▶ Records provided

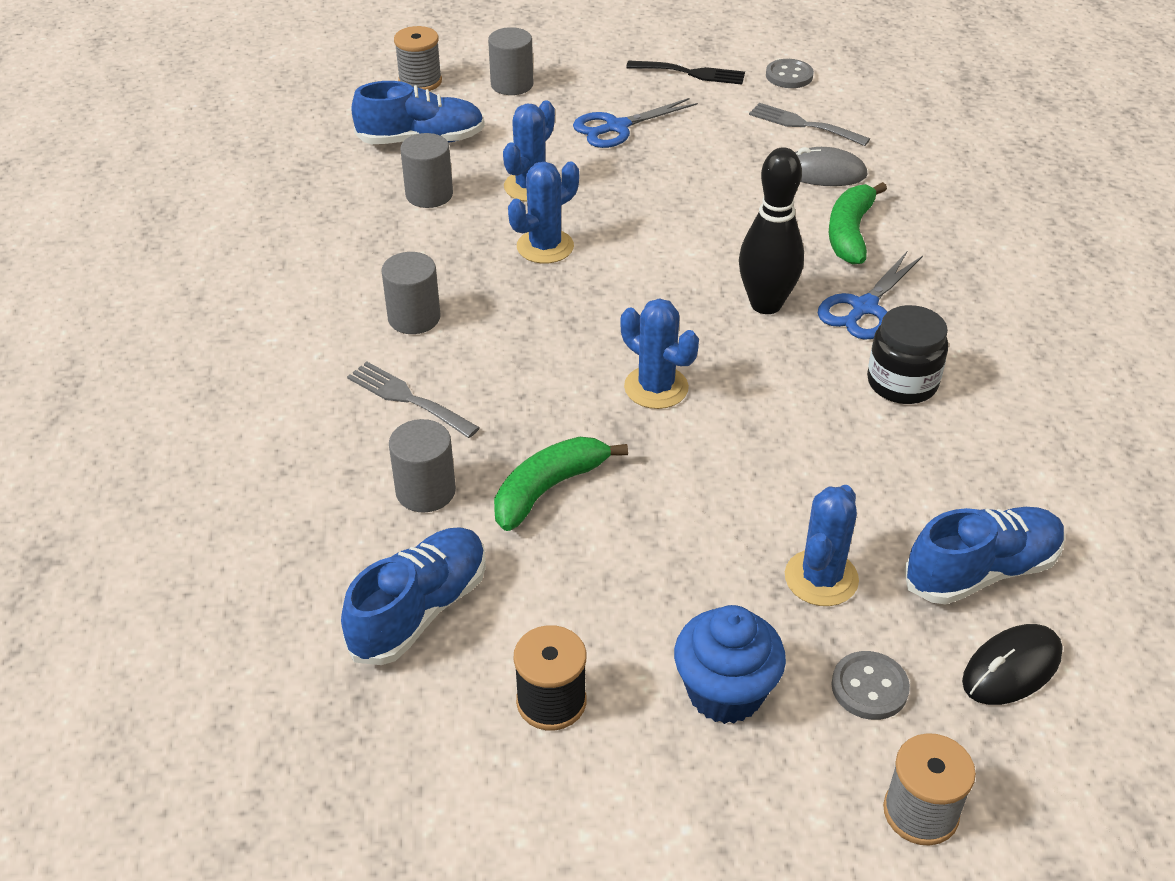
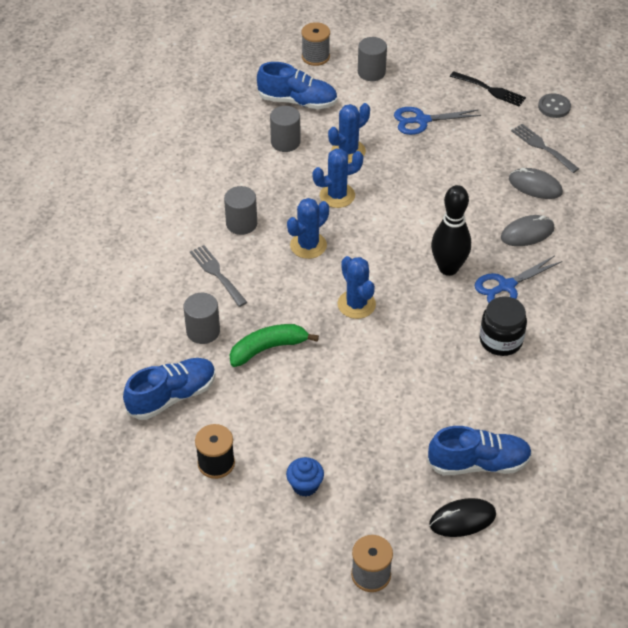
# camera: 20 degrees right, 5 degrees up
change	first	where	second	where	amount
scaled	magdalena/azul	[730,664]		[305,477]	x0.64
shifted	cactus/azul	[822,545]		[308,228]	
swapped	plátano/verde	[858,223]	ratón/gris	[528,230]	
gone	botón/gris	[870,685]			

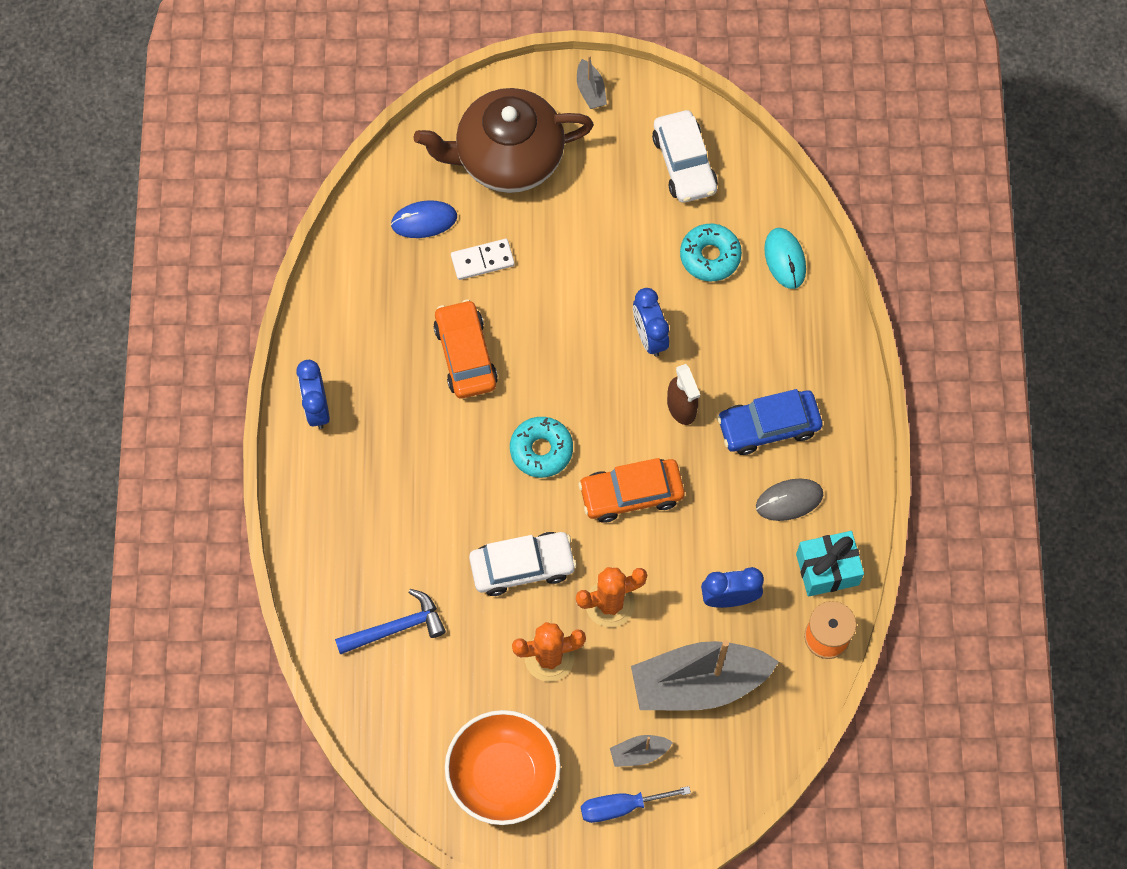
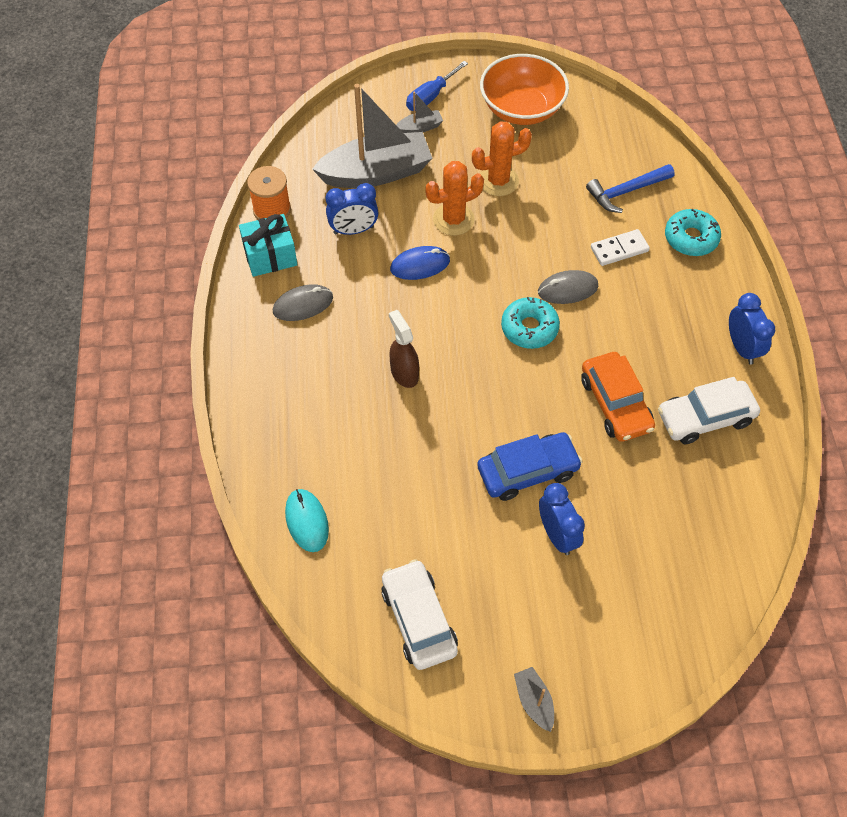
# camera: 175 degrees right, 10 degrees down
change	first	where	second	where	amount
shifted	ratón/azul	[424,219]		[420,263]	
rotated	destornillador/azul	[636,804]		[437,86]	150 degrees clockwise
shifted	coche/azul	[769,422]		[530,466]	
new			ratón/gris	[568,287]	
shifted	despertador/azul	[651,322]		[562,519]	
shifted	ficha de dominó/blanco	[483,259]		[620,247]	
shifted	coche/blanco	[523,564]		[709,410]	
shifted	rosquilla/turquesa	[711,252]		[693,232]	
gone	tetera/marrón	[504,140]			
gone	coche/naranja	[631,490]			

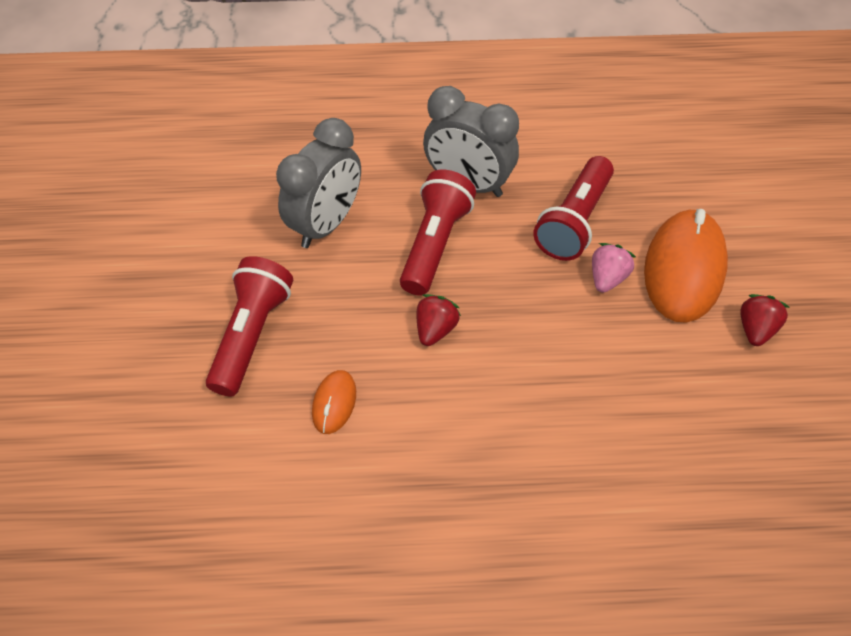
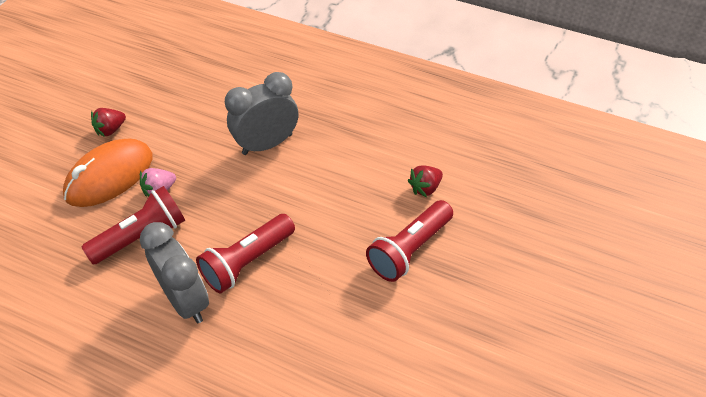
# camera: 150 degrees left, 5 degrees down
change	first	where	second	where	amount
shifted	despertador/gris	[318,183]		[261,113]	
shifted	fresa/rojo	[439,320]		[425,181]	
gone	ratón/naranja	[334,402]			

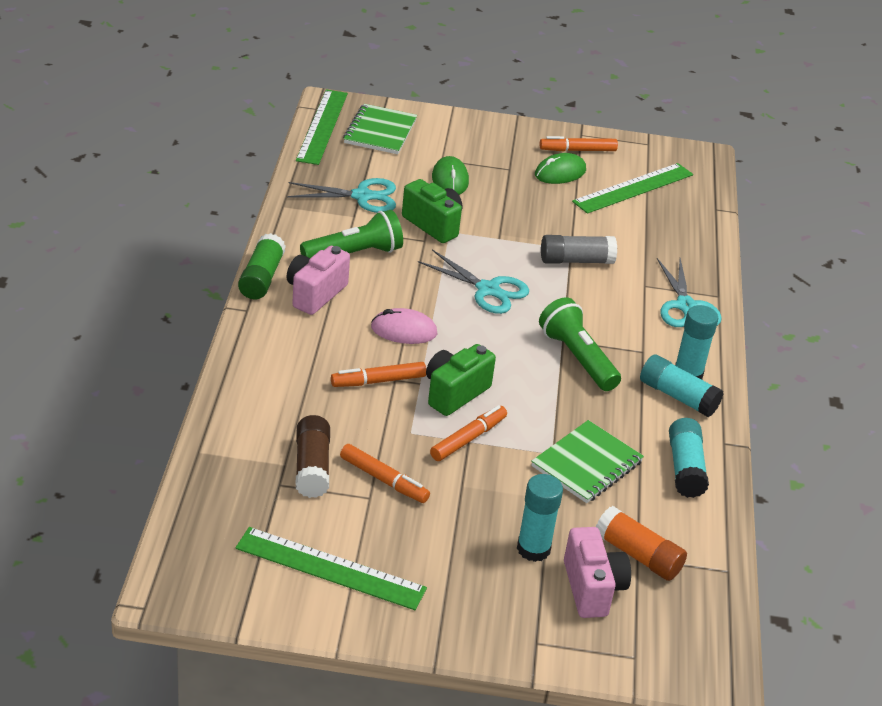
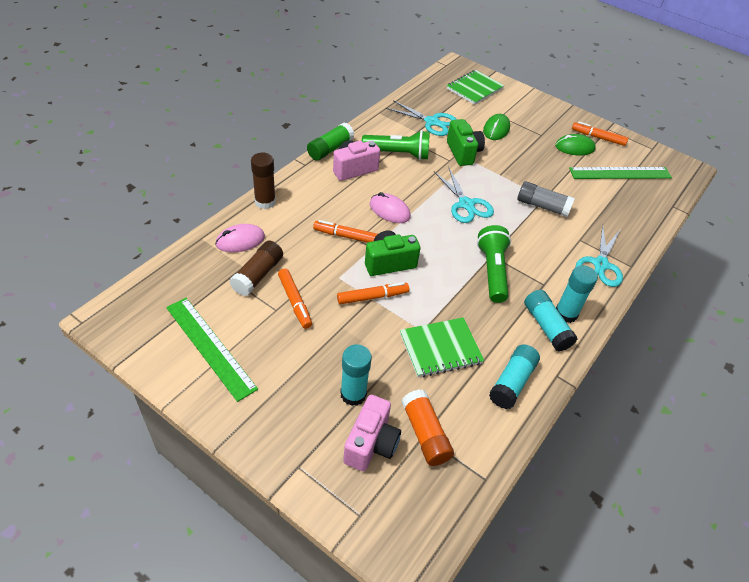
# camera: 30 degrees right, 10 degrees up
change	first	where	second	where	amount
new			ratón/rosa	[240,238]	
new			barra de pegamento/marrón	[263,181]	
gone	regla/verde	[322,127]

▶ Exercise
Give the data again word for word, without pictures.

▶ Answer below
# camera: 20 degrees right, 5 degrees up
change	first	where	second	where	amount
scaled	magdalena/azul	[730,664]		[305,477]	x0.64
shifted	cactus/azul	[822,545]		[308,228]	
swapped	plátano/verde	[858,223]	ratón/gris	[528,230]	
gone	botón/gris	[870,685]			

# camera: 175 degrees right, 10 degrees down
change	first	where	second	where	amount
shifted	ratón/azul	[424,219]		[420,263]	
rotated	destornillador/azul	[636,804]		[437,86]	150 degrees clockwise
shifted	coche/azul	[769,422]		[530,466]	
new			ratón/gris	[568,287]	
shifted	despertador/azul	[651,322]		[562,519]	
shifted	ficha de dominó/blanco	[483,259]		[620,247]	
shifted	coche/blanco	[523,564]		[709,410]	
shifted	rosquilla/turquesa	[711,252]		[693,232]	
gone	tetera/marrón	[504,140]			
gone	coche/naranja	[631,490]			

# camera: 150 degrees left, 5 degrees down
change	first	where	second	where	amount
shifted	despertador/gris	[318,183]		[261,113]	
shifted	fresa/rojo	[439,320]		[425,181]	
gone	ratón/naranja	[334,402]			

# camera: 30 degrees right, 10 degrees up
change	first	where	second	where	amount
new			ratón/rosa	[240,238]	
new			barra de pegamento/marrón	[263,181]	
gone	regla/verde	[322,127]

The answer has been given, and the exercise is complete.